PROBLEM DESCRIPTION
An exact copy of every entry is needed here; the images stay out.

AVAILABLE DATA
*-*-*

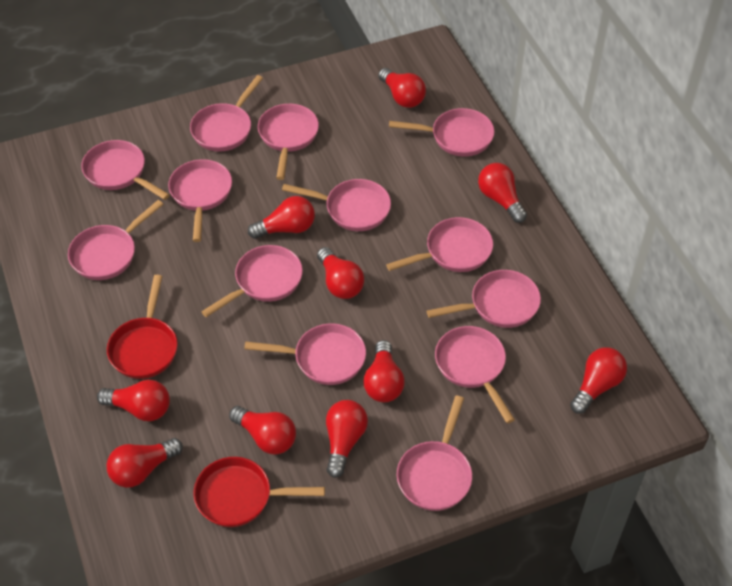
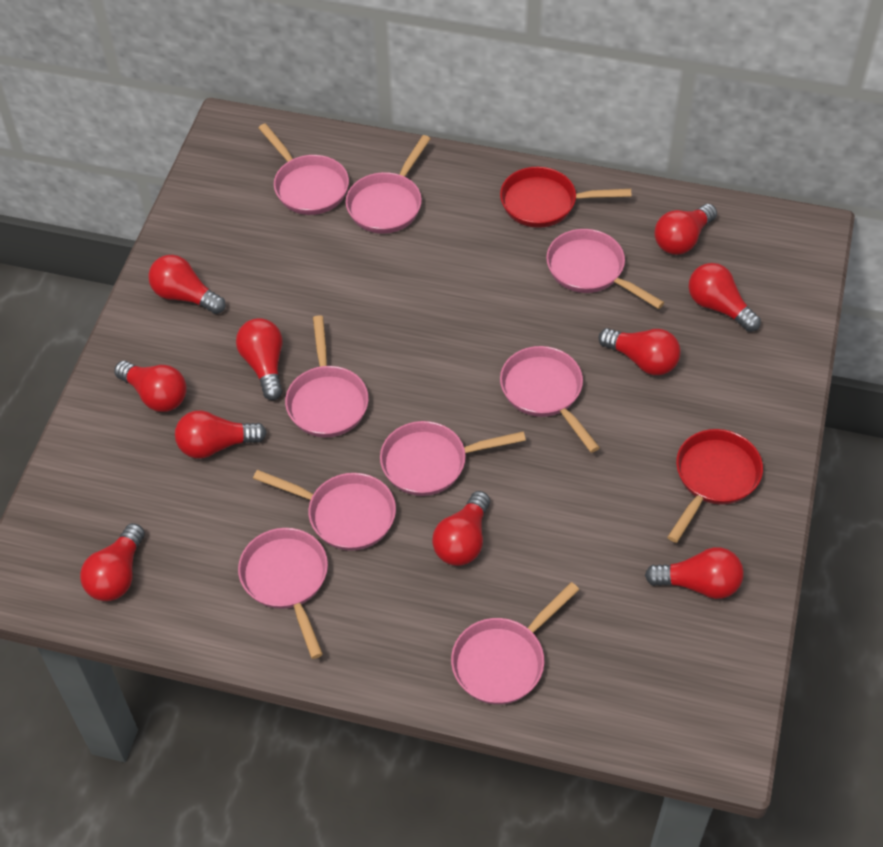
pink pan: 13 -> 9

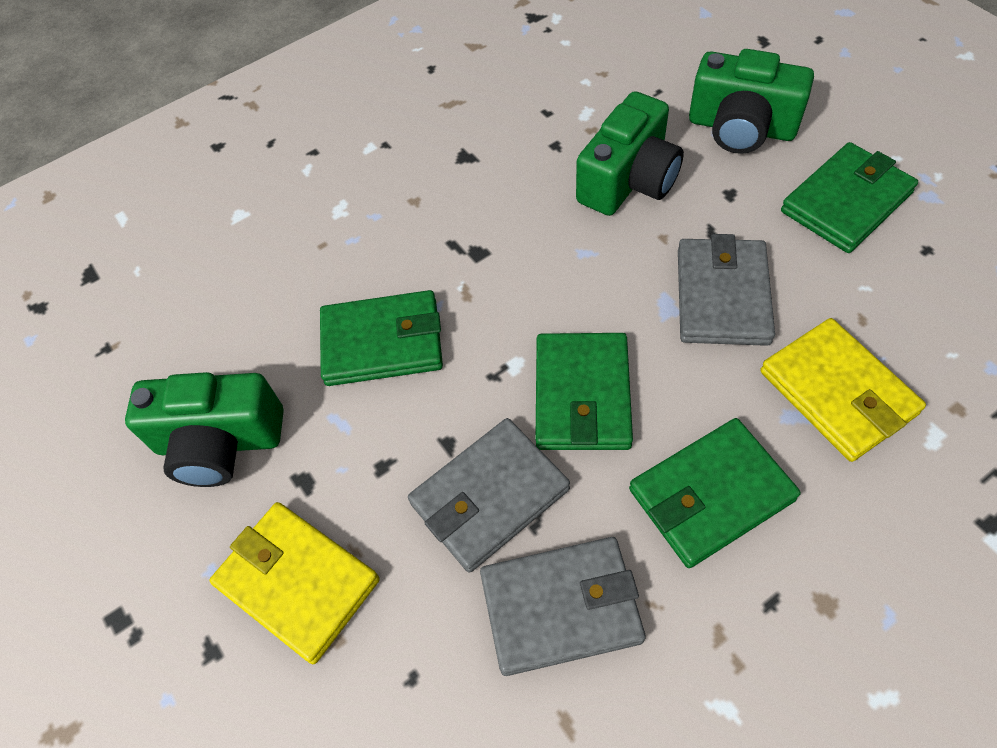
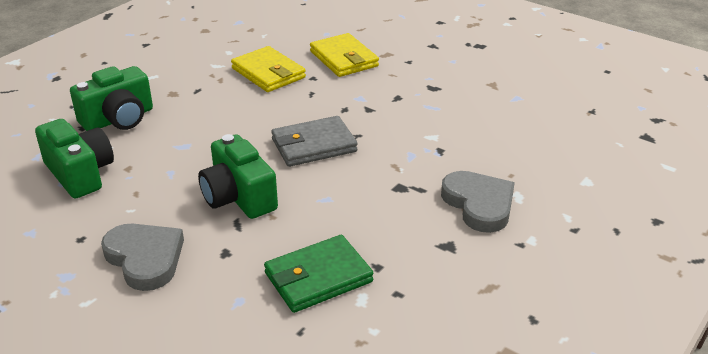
green wallet: 4 -> 1
grey heart: 0 -> 2
grey wallet: 3 -> 1

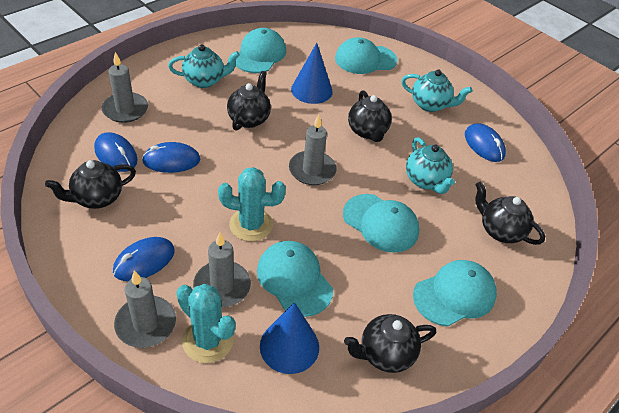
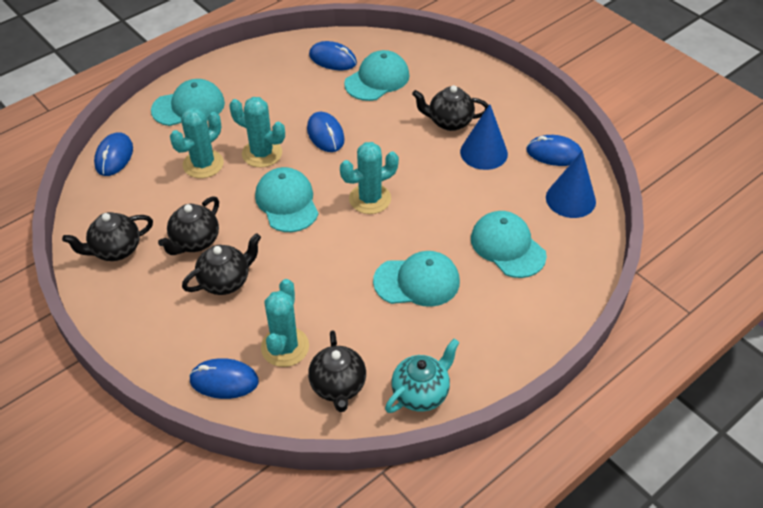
blue mouse: 4 -> 5
grey candle: 4 -> 0
turquoise cactus: 2 -> 4
turquoise teapot: 3 -> 1

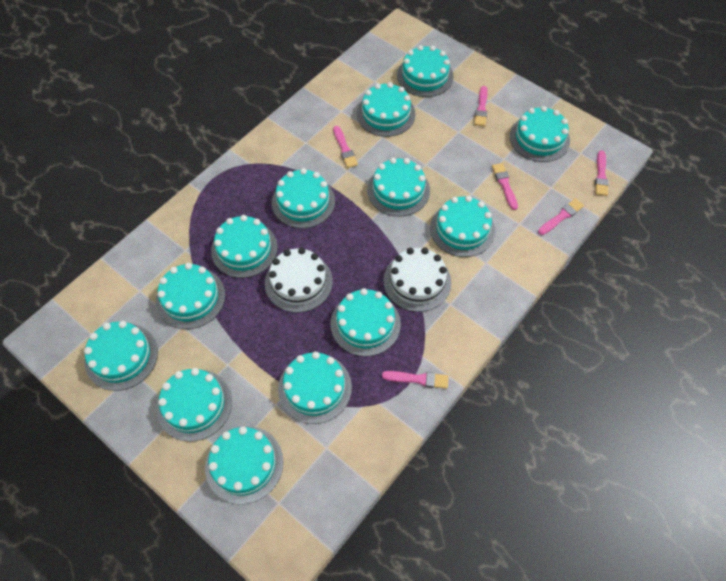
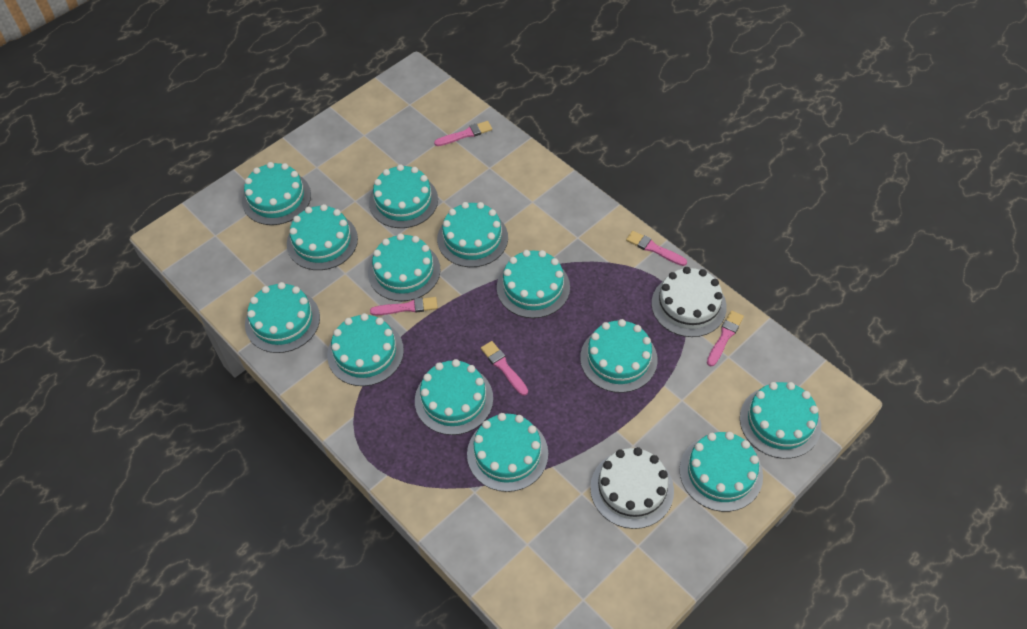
pink brush: 6 -> 5

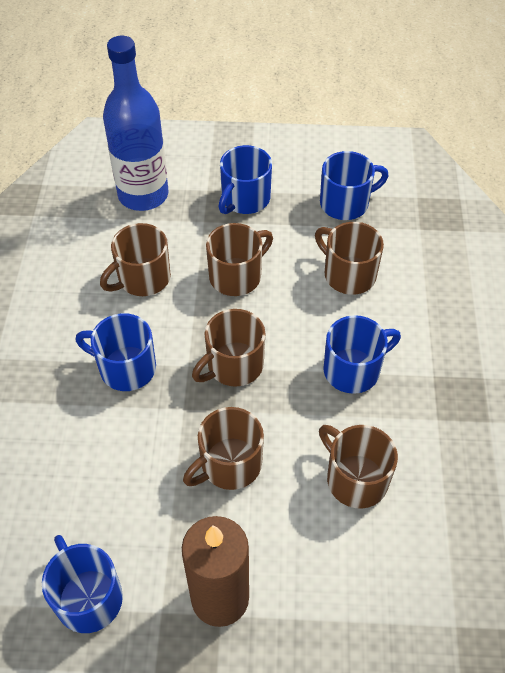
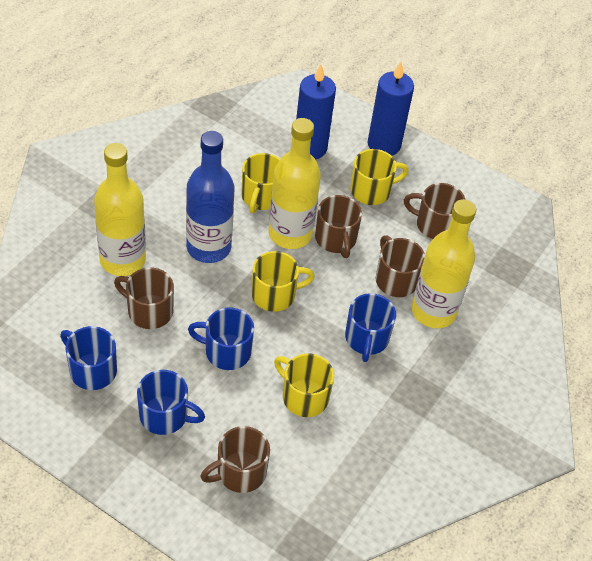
blue candle: 0 -> 2
blue mug: 5 -> 4
brown candle: 1 -> 0
brown mug: 6 -> 5
yellow bottle: 0 -> 3
yellow mug: 0 -> 4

*-*-*

ANSWER TO THIS TASK
pink pan: 13 -> 9

green wallet: 4 -> 1
grey heart: 0 -> 2
grey wallet: 3 -> 1

blue mouse: 4 -> 5
grey candle: 4 -> 0
turquoise cactus: 2 -> 4
turquoise teapot: 3 -> 1

pink brush: 6 -> 5

blue candle: 0 -> 2
blue mug: 5 -> 4
brown candle: 1 -> 0
brown mug: 6 -> 5
yellow bottle: 0 -> 3
yellow mug: 0 -> 4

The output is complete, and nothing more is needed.